**Directive:**
Please return each line of the material below that contains the word "Saxophone".

── Exercise data

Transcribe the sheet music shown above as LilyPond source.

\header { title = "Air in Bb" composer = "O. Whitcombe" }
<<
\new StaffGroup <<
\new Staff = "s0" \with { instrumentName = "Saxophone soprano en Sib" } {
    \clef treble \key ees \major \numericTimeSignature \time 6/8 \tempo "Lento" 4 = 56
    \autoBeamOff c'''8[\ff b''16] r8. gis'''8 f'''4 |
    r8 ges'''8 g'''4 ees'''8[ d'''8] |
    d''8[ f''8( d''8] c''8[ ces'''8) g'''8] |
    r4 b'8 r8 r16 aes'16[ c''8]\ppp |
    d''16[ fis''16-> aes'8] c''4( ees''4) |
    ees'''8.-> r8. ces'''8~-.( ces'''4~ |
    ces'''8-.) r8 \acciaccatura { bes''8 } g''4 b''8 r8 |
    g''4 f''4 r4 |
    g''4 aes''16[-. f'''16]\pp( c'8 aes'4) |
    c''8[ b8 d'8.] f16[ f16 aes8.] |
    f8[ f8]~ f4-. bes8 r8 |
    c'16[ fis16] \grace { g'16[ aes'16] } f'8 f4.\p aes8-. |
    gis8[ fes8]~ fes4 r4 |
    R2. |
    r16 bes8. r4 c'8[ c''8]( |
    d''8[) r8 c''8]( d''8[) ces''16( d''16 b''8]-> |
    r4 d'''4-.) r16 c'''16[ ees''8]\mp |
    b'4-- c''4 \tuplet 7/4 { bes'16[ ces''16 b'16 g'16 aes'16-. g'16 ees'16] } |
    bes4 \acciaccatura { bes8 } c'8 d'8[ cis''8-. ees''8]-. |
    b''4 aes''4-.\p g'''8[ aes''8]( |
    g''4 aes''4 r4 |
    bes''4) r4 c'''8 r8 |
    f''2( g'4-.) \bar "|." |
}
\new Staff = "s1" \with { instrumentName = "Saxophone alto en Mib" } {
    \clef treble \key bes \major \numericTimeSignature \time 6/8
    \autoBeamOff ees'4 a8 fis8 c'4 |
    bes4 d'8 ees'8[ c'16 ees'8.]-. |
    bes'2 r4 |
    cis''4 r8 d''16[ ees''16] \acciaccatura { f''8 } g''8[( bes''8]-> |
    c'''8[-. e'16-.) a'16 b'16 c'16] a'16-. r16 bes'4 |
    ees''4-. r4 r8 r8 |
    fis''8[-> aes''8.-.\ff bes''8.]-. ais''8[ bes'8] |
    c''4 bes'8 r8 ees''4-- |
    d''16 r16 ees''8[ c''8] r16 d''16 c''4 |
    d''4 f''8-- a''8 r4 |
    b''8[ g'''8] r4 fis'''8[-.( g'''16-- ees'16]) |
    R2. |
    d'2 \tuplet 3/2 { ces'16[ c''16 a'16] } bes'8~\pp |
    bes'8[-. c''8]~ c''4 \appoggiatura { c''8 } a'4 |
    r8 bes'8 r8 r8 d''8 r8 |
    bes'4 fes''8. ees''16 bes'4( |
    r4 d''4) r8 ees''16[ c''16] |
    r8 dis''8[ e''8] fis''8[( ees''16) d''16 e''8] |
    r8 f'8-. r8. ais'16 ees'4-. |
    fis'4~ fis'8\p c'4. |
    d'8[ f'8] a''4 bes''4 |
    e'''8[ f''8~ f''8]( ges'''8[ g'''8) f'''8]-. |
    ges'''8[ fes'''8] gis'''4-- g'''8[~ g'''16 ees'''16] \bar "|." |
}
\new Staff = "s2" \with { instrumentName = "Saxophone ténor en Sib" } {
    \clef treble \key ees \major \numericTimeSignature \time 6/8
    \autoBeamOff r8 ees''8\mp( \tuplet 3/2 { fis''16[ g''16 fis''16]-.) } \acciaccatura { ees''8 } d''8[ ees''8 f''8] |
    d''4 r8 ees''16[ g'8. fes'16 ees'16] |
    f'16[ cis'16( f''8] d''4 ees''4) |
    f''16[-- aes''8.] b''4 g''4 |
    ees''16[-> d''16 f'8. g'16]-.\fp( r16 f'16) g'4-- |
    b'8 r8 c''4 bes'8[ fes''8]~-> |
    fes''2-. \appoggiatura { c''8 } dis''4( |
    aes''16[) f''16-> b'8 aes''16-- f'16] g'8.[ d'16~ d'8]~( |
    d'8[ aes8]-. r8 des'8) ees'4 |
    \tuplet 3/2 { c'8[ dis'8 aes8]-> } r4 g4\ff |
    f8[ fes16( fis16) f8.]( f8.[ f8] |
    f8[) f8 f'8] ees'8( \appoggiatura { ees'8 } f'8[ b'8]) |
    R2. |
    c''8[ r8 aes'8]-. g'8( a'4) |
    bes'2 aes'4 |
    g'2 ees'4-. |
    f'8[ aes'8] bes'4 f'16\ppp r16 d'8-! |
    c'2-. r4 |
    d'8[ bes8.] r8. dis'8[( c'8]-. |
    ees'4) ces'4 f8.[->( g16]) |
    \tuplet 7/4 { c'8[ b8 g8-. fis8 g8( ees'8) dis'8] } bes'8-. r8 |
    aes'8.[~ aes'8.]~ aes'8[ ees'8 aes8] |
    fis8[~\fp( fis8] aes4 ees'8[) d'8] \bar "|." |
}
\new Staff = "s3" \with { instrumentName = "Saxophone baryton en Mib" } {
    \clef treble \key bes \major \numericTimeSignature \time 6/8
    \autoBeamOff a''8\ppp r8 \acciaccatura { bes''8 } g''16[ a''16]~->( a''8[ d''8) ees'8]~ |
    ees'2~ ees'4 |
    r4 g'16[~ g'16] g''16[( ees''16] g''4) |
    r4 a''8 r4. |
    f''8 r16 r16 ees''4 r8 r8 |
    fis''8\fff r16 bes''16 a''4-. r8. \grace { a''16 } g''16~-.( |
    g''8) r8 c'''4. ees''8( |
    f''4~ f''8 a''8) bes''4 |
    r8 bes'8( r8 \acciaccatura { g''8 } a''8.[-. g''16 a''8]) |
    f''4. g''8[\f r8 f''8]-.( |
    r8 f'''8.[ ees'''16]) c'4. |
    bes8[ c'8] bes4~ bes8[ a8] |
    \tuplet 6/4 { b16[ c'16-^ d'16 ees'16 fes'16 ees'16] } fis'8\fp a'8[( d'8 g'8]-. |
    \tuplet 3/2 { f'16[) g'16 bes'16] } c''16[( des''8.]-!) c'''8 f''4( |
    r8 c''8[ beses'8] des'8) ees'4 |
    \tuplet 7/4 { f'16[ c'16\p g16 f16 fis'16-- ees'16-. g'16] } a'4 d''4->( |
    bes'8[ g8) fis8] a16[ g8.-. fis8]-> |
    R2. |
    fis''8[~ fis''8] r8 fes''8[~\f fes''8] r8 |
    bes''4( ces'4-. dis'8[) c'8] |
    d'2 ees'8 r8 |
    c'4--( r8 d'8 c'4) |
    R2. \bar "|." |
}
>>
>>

────

**Expected answer:**
\new Staff = "s0" \with { instrumentName = "Saxophone soprano en Sib" } {
\new Staff = "s1" \with { instrumentName = "Saxophone alto en Mib" } {
\new Staff = "s2" \with { instrumentName = "Saxophone ténor en Sib" } {
\new Staff = "s3" \with { instrumentName = "Saxophone baryton en Mib" } {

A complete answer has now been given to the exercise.